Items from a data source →
┌────────

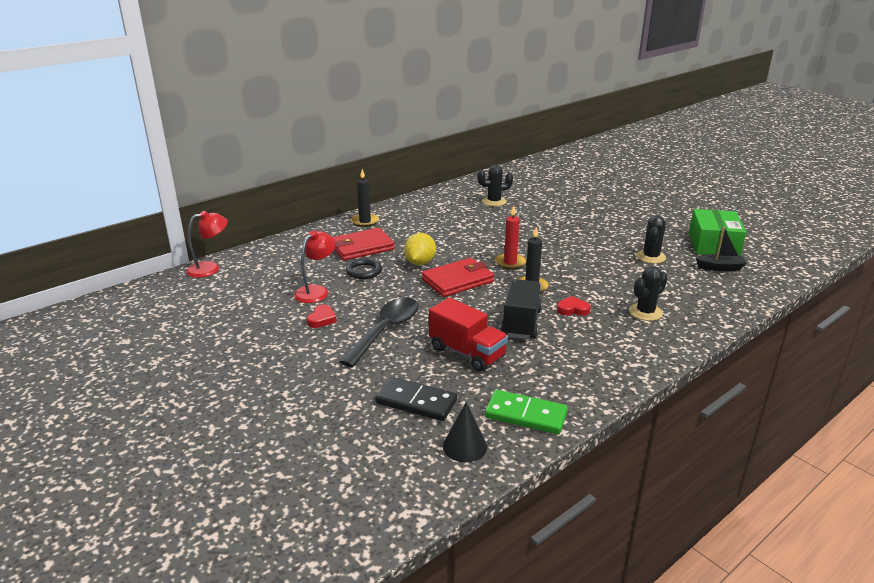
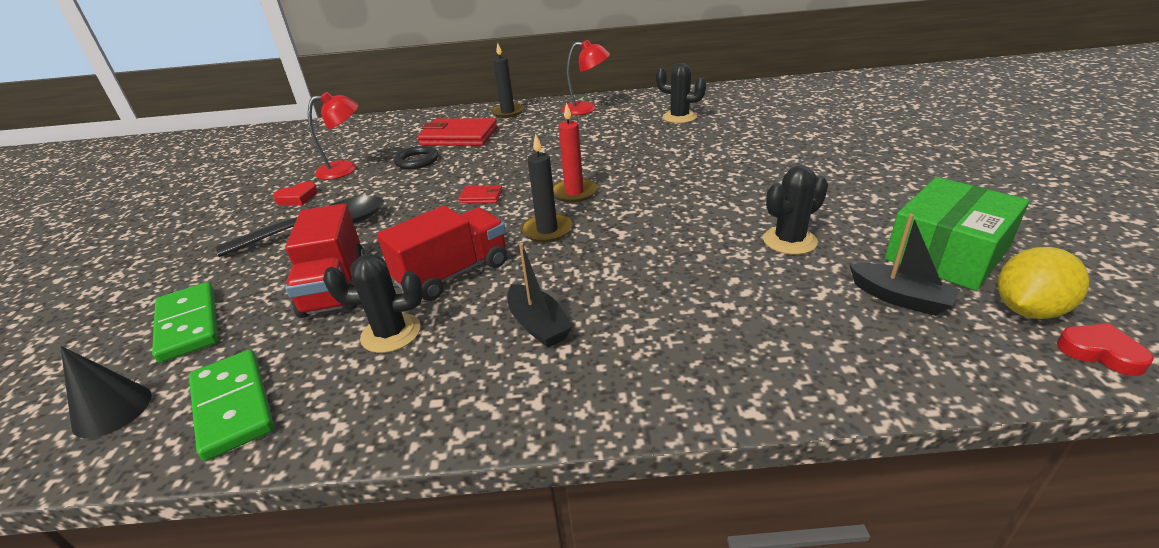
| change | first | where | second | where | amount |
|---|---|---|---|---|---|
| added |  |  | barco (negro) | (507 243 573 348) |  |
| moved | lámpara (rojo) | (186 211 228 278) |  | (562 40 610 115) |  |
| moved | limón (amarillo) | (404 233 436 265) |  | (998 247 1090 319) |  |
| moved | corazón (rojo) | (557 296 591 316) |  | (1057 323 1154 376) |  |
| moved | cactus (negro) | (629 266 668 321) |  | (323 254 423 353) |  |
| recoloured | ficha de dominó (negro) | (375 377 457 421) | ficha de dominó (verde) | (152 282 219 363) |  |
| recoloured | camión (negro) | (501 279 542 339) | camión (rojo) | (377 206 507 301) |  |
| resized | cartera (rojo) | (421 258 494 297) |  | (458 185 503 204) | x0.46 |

└────────

Aim of the exercise → Whenever the string "recoloured" shows up in a line above, copy that line.

Answer space →
| recoloured | ficha de dominó (negro) | (375 377 457 421) | ficha de dominó (verde) | (152 282 219 363) |  |
| recoloured | camión (negro) | (501 279 542 339) | camión (rojo) | (377 206 507 301) |  |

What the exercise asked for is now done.